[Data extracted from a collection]
⟨
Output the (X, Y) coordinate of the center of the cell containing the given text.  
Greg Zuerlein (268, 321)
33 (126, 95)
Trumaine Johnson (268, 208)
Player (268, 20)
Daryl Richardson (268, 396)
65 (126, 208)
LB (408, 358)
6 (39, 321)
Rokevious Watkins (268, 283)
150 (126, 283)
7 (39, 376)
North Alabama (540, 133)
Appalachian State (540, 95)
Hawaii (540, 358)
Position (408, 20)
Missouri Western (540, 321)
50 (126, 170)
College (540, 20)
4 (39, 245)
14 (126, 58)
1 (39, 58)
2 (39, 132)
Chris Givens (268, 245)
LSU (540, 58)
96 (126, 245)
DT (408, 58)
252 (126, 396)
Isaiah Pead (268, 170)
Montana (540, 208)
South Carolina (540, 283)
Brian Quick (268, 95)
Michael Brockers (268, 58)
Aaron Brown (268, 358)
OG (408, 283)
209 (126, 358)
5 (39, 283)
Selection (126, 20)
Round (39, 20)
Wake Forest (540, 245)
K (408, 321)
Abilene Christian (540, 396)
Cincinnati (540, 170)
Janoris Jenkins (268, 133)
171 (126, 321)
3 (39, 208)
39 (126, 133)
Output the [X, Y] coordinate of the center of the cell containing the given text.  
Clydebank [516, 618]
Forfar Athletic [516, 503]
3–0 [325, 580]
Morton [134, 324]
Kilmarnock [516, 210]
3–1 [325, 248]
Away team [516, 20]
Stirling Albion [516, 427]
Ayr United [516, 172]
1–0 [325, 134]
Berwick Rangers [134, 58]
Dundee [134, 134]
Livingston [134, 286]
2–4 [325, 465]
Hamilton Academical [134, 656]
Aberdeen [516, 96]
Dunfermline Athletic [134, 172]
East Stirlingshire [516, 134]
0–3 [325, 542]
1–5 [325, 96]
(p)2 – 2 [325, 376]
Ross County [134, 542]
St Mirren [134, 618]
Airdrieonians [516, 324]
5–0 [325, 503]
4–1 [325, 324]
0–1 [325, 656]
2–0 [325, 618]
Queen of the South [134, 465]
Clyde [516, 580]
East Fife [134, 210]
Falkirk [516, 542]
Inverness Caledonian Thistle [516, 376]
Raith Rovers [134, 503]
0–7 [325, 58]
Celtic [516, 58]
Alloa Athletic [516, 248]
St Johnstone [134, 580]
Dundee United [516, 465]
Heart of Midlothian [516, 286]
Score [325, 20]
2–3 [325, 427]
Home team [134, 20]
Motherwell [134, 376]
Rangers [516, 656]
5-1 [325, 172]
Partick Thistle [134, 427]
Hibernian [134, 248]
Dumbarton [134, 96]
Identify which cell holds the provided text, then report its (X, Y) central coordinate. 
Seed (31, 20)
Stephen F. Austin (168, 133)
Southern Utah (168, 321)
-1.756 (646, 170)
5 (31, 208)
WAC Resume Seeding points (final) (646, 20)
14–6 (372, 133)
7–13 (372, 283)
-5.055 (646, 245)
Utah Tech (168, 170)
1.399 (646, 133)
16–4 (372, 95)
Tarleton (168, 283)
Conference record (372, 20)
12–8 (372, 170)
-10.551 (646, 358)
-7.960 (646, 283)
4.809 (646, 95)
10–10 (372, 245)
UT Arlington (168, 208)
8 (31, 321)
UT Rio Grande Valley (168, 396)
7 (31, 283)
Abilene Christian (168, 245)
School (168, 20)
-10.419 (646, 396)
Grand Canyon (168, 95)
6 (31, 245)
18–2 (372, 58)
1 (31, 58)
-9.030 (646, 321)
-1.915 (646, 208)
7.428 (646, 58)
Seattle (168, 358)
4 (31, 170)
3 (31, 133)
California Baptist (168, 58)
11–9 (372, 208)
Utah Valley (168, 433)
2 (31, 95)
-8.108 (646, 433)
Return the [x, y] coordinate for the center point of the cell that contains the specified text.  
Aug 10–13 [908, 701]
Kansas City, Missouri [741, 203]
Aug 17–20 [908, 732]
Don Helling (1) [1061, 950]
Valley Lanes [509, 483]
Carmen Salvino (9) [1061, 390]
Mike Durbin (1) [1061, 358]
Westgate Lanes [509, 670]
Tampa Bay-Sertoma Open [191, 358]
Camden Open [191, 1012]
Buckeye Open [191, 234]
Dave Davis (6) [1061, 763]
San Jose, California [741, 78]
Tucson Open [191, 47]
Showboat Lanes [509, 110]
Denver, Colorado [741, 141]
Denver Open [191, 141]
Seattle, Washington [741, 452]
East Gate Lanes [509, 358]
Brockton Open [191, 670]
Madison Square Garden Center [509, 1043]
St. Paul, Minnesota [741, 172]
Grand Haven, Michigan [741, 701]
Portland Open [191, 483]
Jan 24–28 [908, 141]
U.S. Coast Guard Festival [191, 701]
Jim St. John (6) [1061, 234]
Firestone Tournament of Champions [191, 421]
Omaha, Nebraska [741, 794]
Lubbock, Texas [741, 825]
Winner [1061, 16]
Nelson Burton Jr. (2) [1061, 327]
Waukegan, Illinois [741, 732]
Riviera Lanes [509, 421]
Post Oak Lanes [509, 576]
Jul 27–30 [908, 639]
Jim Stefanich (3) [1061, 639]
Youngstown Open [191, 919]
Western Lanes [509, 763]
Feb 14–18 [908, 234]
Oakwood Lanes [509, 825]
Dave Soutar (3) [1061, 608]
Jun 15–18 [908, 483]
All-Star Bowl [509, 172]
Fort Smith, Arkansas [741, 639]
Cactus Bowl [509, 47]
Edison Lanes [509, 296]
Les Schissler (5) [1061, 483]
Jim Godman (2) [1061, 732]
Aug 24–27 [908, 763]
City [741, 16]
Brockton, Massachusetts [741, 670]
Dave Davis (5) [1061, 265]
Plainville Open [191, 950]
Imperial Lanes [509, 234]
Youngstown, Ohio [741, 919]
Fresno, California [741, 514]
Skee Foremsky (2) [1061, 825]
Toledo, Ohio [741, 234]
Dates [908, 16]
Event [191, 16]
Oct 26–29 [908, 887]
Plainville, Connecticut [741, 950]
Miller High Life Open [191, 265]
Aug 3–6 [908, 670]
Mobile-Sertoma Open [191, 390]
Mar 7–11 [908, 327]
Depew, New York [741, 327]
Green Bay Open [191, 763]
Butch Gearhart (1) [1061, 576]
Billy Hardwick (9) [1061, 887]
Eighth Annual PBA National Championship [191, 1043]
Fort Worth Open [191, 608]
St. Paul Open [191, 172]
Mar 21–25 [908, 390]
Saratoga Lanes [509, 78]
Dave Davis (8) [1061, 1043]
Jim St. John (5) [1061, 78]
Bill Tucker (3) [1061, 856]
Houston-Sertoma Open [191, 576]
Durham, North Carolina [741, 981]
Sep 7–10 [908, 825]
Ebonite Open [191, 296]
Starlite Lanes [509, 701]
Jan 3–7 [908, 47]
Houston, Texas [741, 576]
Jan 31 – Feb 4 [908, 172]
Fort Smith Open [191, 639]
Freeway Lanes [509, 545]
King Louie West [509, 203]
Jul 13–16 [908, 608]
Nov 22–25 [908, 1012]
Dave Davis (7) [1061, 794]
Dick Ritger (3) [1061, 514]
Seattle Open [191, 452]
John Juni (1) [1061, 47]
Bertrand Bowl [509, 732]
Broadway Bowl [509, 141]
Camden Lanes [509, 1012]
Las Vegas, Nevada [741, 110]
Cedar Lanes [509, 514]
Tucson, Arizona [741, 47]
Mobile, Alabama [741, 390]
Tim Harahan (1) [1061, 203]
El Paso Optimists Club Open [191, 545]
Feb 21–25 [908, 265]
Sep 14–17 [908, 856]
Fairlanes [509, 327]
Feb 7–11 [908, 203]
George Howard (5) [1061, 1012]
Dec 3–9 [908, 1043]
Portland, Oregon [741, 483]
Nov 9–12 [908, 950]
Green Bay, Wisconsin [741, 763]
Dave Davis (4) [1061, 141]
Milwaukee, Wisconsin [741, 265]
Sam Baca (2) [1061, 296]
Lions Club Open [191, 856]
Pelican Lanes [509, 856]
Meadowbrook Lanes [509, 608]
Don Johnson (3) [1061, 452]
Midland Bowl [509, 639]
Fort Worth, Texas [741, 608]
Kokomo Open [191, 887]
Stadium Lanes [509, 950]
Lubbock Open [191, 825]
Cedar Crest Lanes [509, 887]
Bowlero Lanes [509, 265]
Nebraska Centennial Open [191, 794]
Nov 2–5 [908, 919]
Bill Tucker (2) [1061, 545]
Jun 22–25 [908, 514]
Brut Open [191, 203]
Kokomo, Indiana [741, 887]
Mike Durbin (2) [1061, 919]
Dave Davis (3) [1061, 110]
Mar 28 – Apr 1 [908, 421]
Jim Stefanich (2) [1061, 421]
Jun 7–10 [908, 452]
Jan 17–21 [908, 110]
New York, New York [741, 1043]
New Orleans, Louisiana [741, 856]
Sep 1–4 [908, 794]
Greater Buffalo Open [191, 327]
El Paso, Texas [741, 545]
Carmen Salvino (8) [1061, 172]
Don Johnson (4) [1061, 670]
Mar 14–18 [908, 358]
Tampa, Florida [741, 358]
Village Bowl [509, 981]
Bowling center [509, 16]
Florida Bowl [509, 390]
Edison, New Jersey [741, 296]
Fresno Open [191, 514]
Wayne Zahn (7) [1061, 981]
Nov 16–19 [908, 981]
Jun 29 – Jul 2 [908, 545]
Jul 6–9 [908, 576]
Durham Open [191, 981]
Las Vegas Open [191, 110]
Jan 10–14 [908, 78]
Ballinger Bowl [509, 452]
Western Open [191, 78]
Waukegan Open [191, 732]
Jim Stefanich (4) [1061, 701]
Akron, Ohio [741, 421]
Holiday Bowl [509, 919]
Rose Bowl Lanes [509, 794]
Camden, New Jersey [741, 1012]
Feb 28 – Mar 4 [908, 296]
⟩
The exercise
Print the lines of the listing from its first line through the line holding "1–0 [325, 134]", inclusive, with nothing changed.

Final result
Output the (X, Y) coordinate of the center of the cell containing the given text.  
Greg Zuerlein (268, 321)
33 (126, 95)
Trumaine Johnson (268, 208)
Player (268, 20)
Daryl Richardson (268, 396)
65 (126, 208)
LB (408, 358)
6 (39, 321)
Rokevious Watkins (268, 283)
150 (126, 283)
7 (39, 376)
North Alabama (540, 133)
Appalachian State (540, 95)
Hawaii (540, 358)
Position (408, 20)
Missouri Western (540, 321)
50 (126, 170)
College (540, 20)
4 (39, 245)
14 (126, 58)
1 (39, 58)
2 (39, 132)
Chris Givens (268, 245)
LSU (540, 58)
96 (126, 245)
DT (408, 58)
252 (126, 396)
Isaiah Pead (268, 170)
Montana (540, 208)
South Carolina (540, 283)
Brian Quick (268, 95)
Michael Brockers (268, 58)
Aaron Brown (268, 358)
OG (408, 283)
209 (126, 358)
5 (39, 283)
Selection (126, 20)
Round (39, 20)
Wake Forest (540, 245)
K (408, 321)
Abilene Christian (540, 396)
Cincinnati (540, 170)
Janoris Jenkins (268, 133)
171 (126, 321)
3 (39, 208)
39 (126, 133)
Output the [X, Y] coordinate of the center of the cell containing the given text.  
Clydebank [516, 618]
Forfar Athletic [516, 503]
3–0 [325, 580]
Morton [134, 324]
Kilmarnock [516, 210]
3–1 [325, 248]
Away team [516, 20]
Stirling Albion [516, 427]
Ayr United [516, 172]
1–0 [325, 134]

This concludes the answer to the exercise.